Stored dataset items
────

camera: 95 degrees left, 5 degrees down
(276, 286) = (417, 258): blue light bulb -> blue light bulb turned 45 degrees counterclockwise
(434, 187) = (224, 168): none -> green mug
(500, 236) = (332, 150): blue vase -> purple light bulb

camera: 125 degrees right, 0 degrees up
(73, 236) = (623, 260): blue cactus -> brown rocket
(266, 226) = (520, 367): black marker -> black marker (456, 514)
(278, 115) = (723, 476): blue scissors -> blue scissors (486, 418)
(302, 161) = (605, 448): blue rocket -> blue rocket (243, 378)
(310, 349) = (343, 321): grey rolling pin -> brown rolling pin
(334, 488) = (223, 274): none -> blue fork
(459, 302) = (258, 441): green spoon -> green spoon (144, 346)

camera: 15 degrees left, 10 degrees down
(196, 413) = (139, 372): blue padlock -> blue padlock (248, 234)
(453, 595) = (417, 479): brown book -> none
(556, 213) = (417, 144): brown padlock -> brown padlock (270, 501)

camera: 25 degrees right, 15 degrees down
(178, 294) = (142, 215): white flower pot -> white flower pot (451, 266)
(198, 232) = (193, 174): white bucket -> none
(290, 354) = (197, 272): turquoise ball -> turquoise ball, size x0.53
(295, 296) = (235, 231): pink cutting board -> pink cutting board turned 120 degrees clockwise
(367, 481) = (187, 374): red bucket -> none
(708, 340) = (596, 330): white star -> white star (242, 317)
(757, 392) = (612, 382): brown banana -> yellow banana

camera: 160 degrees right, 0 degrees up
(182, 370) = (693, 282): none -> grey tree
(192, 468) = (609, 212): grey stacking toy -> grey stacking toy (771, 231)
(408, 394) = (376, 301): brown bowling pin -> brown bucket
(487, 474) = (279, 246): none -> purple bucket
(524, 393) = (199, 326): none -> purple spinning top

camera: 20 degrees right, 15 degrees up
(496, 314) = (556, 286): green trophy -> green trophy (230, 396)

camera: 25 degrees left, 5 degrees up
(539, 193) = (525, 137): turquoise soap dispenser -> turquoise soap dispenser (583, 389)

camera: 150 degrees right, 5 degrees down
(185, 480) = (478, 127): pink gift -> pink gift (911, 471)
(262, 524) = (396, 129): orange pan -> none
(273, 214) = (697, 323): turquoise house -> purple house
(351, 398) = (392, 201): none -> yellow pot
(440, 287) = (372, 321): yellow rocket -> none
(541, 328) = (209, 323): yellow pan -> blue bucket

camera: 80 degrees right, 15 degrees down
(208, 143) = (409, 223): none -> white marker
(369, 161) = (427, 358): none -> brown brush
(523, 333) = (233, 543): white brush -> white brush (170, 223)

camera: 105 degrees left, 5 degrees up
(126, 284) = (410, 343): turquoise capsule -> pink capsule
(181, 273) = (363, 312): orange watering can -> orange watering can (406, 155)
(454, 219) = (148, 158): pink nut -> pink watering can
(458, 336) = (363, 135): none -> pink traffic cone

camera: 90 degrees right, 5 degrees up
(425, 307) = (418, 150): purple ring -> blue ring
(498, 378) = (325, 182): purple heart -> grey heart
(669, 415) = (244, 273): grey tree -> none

────

WORK TO BE COMPLETED:
In the entries above, the lines between the one holding "(262, 524) = (396, 129): orange pan -> none" and the one holding "camera: 105 degrees left, 5 degrees up", inclusive, are to be printed exactly as written, and those alone.

RESPONSE BOX:
(262, 524) = (396, 129): orange pan -> none
(273, 214) = (697, 323): turquoise house -> purple house
(351, 398) = (392, 201): none -> yellow pot
(440, 287) = (372, 321): yellow rocket -> none
(541, 328) = (209, 323): yellow pan -> blue bucket

camera: 80 degrees right, 15 degrees down
(208, 143) = (409, 223): none -> white marker
(369, 161) = (427, 358): none -> brown brush
(523, 333) = (233, 543): white brush -> white brush (170, 223)

camera: 105 degrees left, 5 degrees up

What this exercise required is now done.